▶ **SUPPLIED ENTRIES**
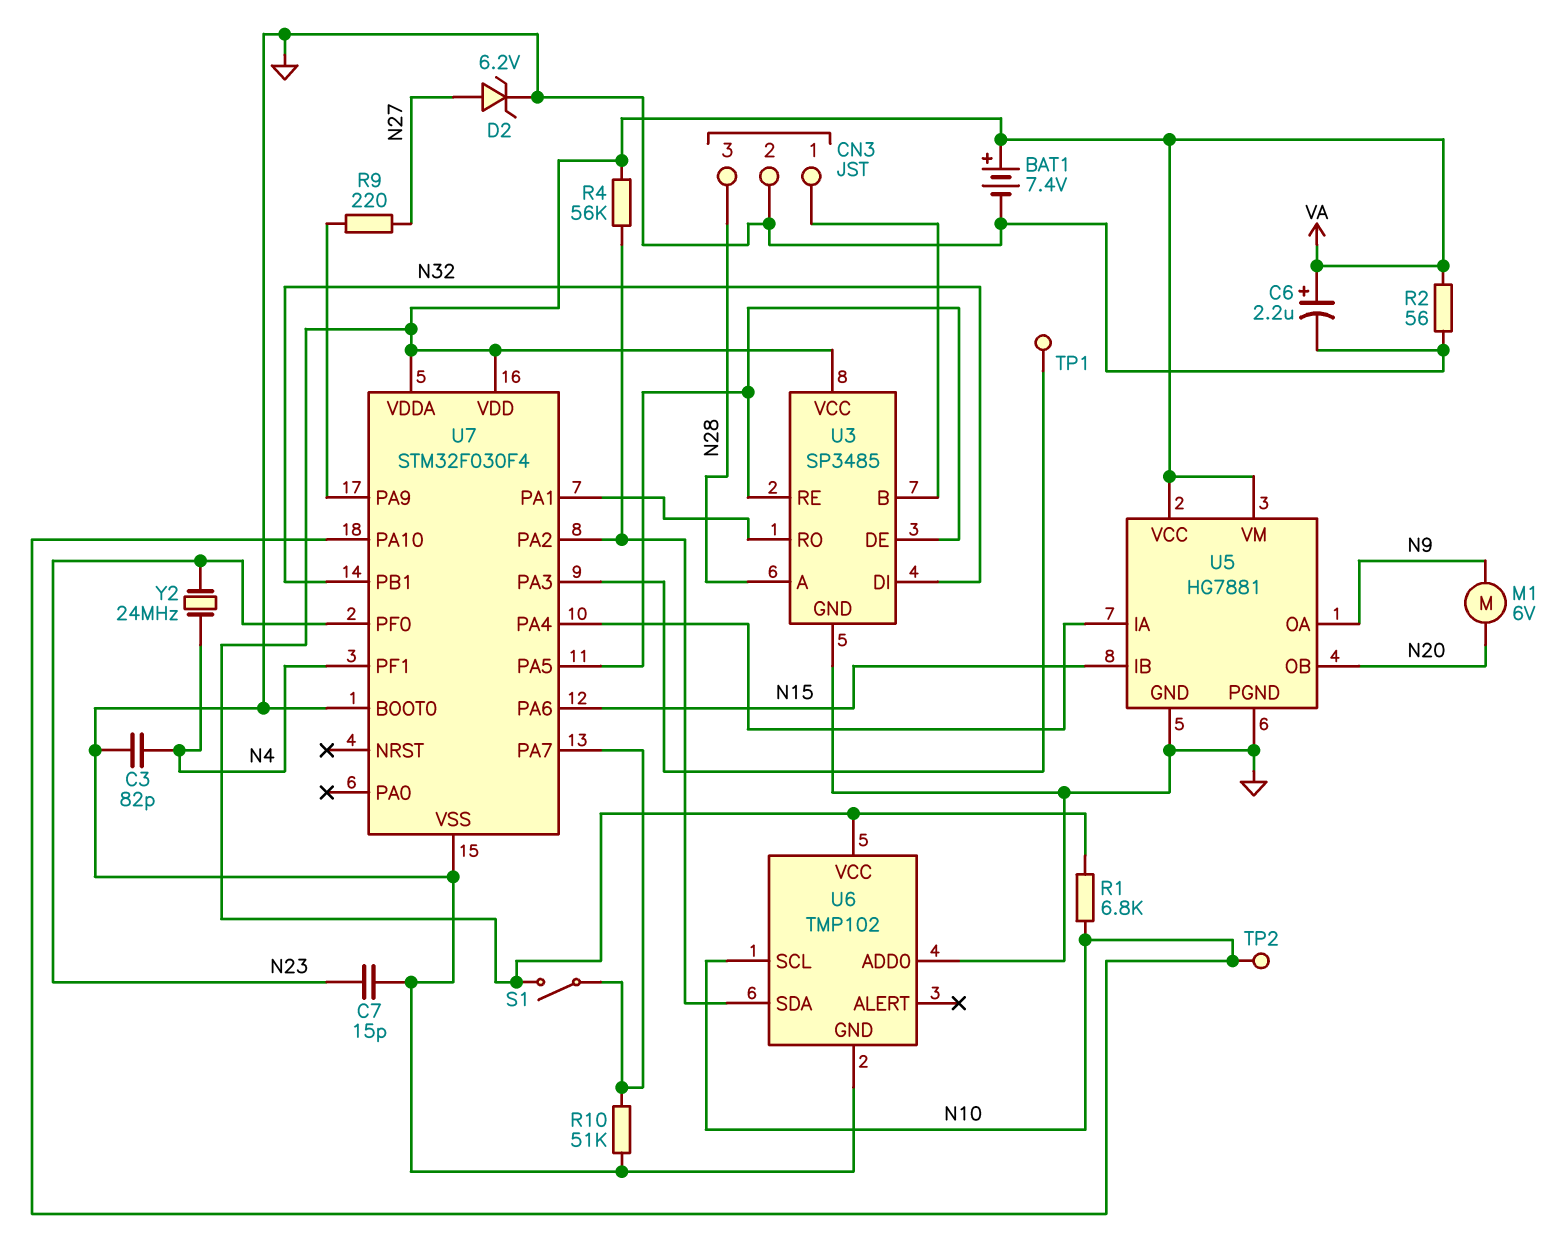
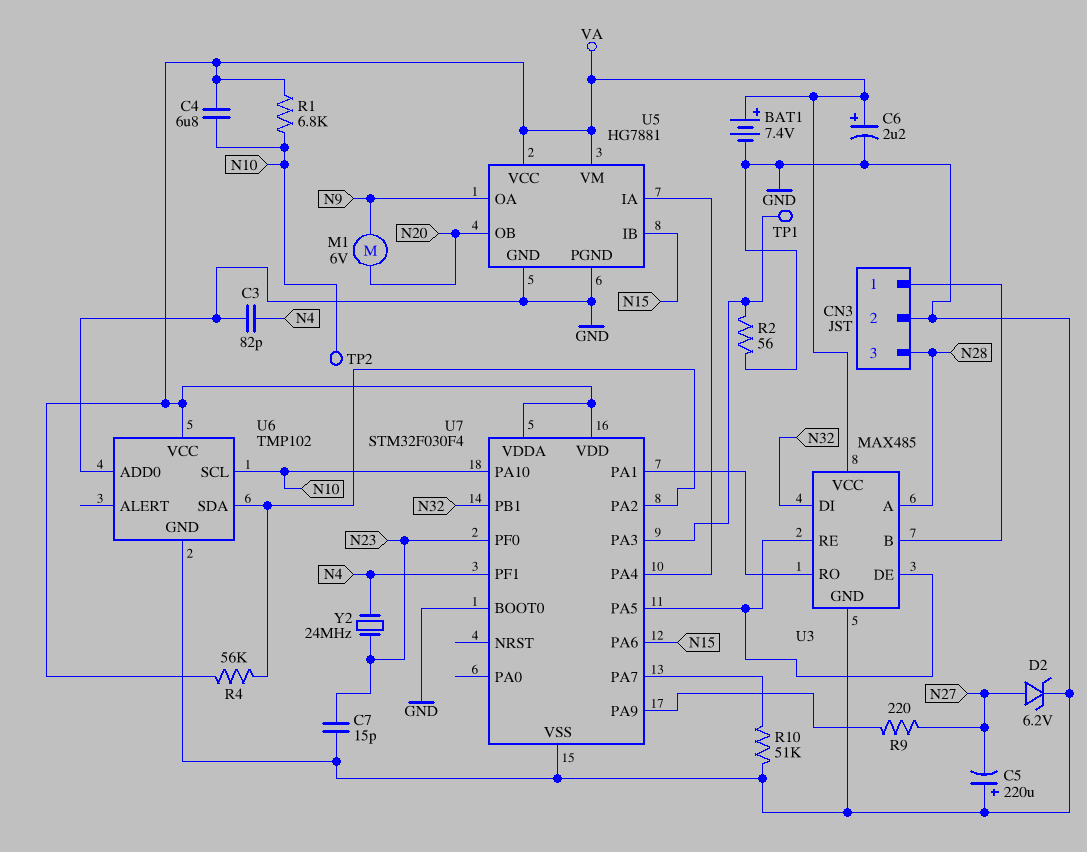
C4: none -> 6.8uF (N10, VA)
C5: none -> 220uF (plus GND, minus N27)
R2: 56 (GND, VA) -> 56 (GND, U7/PA3)
S1: switch (U7/PA7, VA) -> none
U3: SP3485 -> MAX485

▶ **ACTION ITEM**
Keep only the lines of the listing that contain the word "none", and copy them.

▶ **EXERCISE RESULT**
C4: none -> 6.8uF (N10, VA)
C5: none -> 220uF (plus GND, minus N27)
S1: switch (U7/PA7, VA) -> none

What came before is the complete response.